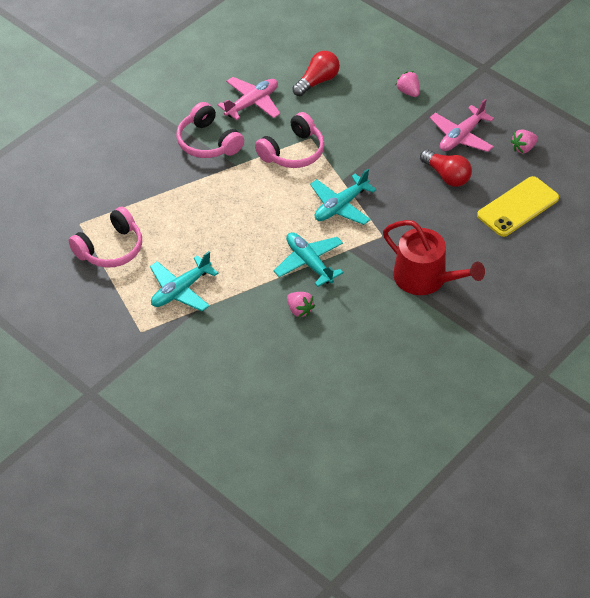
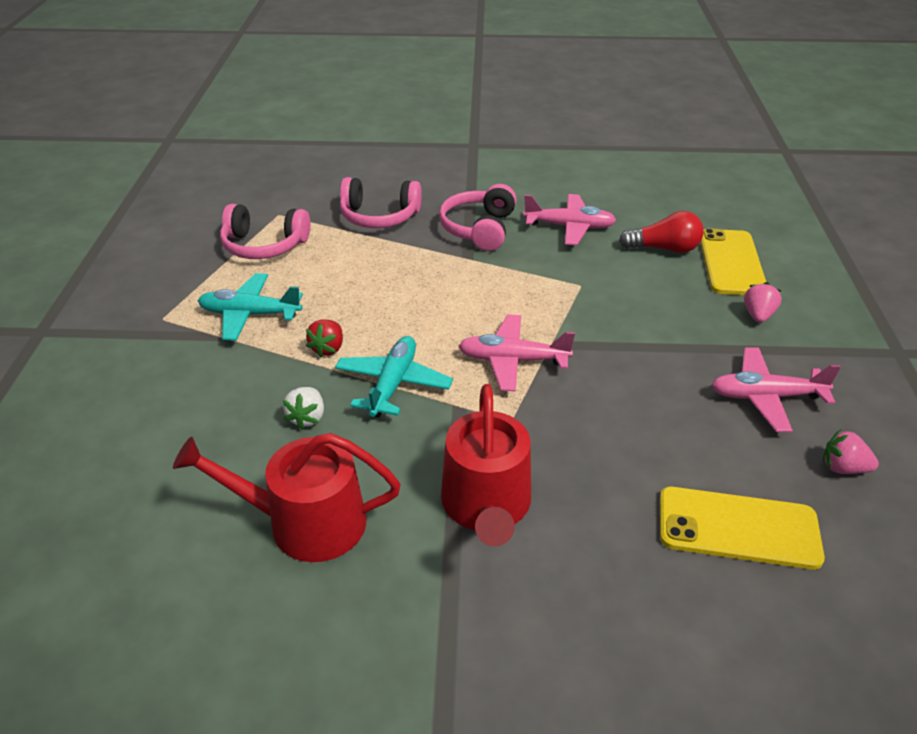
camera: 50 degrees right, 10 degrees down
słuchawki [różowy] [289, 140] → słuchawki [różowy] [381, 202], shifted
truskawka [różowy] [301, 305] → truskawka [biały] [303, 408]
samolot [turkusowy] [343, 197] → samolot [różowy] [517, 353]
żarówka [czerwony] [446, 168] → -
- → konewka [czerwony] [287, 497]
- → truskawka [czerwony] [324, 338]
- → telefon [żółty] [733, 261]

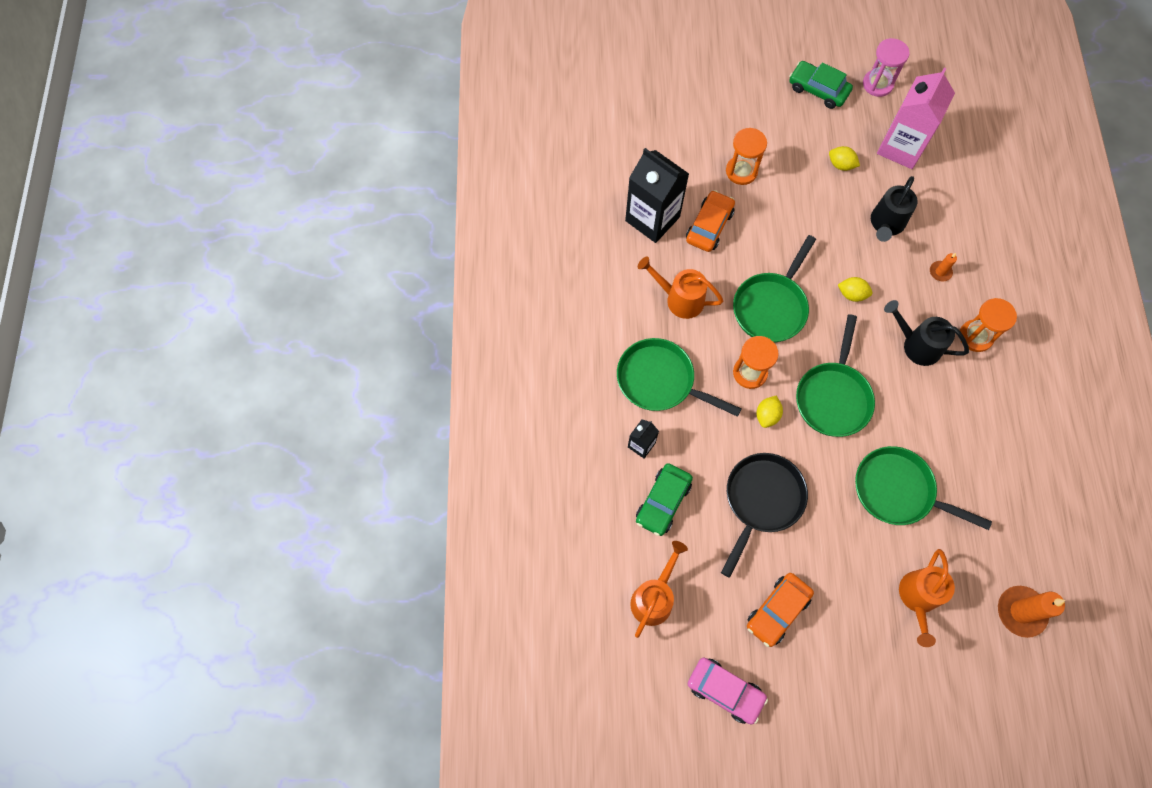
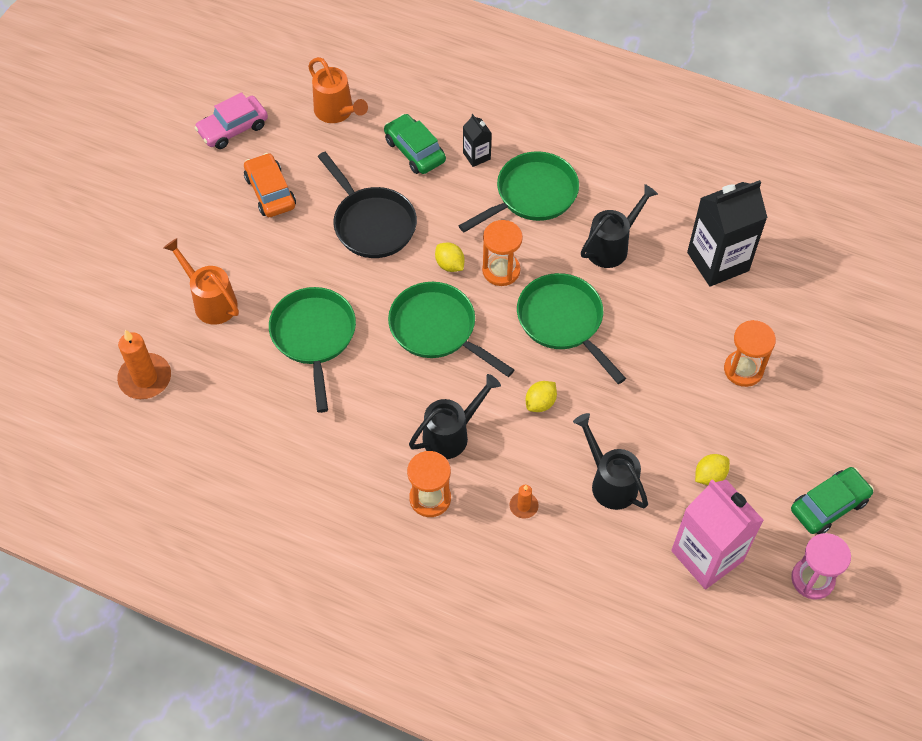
camera: 115 degrees right, 10 degrees down
konewka [pomarańczowy] [680, 287] → konewka [czarny] [619, 226]
samochód [pomarańczowy] [710, 221] → -
patelnia [zielony] [923, 488] → patelnia [zielony] [312, 350], 60 degrees counterclockwise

**Activity**
Look above for the line containing "- → konewka [czerwony] [287, 497]"; output that line and all lines after it through the last one exactly, without the pictures.

**Output of the exercise**
- → konewka [czerwony] [287, 497]
- → truskawka [czerwony] [324, 338]
- → telefon [żółty] [733, 261]

camera: 115 degrees right, 10 degrees down
konewka [pomarańczowy] [680, 287] → konewka [czarny] [619, 226]
samochód [pomarańczowy] [710, 221] → -
patelnia [zielony] [923, 488] → patelnia [zielony] [312, 350], 60 degrees counterclockwise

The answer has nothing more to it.